■ STATED GOAL ■
Find every line in the listing below that contains the word "treble" and copy each of those lines. Matching is case-sensitive.

★ ★ ★ ★ ★ ★ ★

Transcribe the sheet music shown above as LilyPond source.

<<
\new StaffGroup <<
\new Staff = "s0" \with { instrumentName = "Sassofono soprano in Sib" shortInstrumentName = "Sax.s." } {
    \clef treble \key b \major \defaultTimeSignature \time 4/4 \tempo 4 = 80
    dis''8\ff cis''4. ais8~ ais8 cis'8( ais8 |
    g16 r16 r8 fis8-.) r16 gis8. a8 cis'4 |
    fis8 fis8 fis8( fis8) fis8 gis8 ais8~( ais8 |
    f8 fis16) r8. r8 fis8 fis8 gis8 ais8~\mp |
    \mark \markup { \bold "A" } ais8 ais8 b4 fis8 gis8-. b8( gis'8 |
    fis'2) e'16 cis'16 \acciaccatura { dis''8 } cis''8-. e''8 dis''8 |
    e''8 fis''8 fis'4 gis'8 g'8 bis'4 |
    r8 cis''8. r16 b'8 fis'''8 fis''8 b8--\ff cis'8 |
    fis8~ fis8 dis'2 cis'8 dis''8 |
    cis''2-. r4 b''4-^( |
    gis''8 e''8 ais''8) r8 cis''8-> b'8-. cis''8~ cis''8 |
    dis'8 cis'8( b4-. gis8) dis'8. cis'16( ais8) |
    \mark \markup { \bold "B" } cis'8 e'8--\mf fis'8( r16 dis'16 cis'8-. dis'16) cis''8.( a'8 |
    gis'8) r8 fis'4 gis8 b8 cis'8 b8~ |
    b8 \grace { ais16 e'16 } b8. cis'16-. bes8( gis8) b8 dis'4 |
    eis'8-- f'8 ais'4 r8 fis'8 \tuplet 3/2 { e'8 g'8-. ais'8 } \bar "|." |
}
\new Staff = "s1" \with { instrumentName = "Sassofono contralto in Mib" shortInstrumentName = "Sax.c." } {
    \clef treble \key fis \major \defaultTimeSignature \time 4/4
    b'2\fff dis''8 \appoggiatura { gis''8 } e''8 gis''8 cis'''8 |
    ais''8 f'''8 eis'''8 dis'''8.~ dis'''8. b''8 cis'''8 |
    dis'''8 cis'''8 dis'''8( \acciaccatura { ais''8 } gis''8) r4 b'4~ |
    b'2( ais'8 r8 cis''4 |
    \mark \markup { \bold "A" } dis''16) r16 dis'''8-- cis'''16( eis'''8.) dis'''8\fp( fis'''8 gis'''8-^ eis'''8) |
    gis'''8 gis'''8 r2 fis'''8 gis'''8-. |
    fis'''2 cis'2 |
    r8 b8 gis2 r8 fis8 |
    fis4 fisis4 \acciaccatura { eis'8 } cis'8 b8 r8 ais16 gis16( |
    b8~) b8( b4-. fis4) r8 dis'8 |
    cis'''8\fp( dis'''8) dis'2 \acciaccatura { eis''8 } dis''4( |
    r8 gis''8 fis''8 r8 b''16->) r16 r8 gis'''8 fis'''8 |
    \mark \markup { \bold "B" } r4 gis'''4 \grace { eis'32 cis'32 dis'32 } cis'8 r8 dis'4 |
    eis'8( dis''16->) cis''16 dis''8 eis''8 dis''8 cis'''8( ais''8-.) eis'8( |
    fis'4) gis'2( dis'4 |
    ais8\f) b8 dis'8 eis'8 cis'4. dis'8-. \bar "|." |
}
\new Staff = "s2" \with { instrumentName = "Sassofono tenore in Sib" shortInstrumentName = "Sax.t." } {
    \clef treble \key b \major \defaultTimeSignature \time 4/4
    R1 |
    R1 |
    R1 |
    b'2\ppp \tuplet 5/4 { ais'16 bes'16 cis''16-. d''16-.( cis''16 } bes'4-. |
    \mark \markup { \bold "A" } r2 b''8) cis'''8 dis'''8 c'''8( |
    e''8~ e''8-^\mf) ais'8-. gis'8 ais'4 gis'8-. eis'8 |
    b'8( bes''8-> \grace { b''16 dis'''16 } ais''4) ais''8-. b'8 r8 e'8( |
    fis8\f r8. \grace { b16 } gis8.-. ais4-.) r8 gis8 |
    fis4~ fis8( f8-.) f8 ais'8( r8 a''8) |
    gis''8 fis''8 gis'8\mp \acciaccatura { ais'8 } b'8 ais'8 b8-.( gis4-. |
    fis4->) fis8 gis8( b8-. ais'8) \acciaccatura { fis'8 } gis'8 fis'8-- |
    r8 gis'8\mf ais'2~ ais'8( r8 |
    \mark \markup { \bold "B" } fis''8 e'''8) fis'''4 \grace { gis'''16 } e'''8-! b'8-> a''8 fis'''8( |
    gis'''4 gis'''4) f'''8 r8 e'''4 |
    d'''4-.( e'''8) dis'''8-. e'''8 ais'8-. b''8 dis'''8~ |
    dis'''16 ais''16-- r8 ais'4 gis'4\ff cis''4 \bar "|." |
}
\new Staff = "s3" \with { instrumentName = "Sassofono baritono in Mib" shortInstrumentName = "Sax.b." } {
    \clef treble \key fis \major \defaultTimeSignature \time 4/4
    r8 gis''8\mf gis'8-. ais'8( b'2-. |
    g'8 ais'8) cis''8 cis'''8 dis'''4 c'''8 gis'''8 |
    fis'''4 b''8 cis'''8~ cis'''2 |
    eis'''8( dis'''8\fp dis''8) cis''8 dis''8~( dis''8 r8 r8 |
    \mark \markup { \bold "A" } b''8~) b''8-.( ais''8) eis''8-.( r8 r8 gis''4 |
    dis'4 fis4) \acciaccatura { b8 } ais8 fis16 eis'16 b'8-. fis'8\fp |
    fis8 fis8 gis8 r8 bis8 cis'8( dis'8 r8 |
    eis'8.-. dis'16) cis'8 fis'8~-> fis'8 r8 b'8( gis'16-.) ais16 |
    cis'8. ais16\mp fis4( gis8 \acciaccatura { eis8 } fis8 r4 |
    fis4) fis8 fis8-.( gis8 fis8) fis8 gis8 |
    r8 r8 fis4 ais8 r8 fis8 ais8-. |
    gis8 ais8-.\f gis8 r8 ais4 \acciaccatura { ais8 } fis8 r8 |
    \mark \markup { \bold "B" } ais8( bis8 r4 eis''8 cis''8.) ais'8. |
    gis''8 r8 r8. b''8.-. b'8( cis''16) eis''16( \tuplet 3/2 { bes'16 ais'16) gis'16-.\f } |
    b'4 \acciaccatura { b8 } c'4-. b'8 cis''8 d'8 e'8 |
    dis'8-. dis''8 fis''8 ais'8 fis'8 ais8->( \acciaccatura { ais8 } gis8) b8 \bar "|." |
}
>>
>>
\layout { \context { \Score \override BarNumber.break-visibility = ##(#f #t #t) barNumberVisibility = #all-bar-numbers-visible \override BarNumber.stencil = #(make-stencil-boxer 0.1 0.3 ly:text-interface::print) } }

★ ★ ★ ★ ★ ★ ★

■ RESULT OF THIS TASK ■
    \clef treble \key b \major \defaultTimeSignature \time 4/4 \tempo 4 = 80
    \clef treble \key fis \major \defaultTimeSignature \time 4/4
    \clef treble \key b \major \defaultTimeSignature \time 4/4
    \clef treble \key fis \major \defaultTimeSignature \time 4/4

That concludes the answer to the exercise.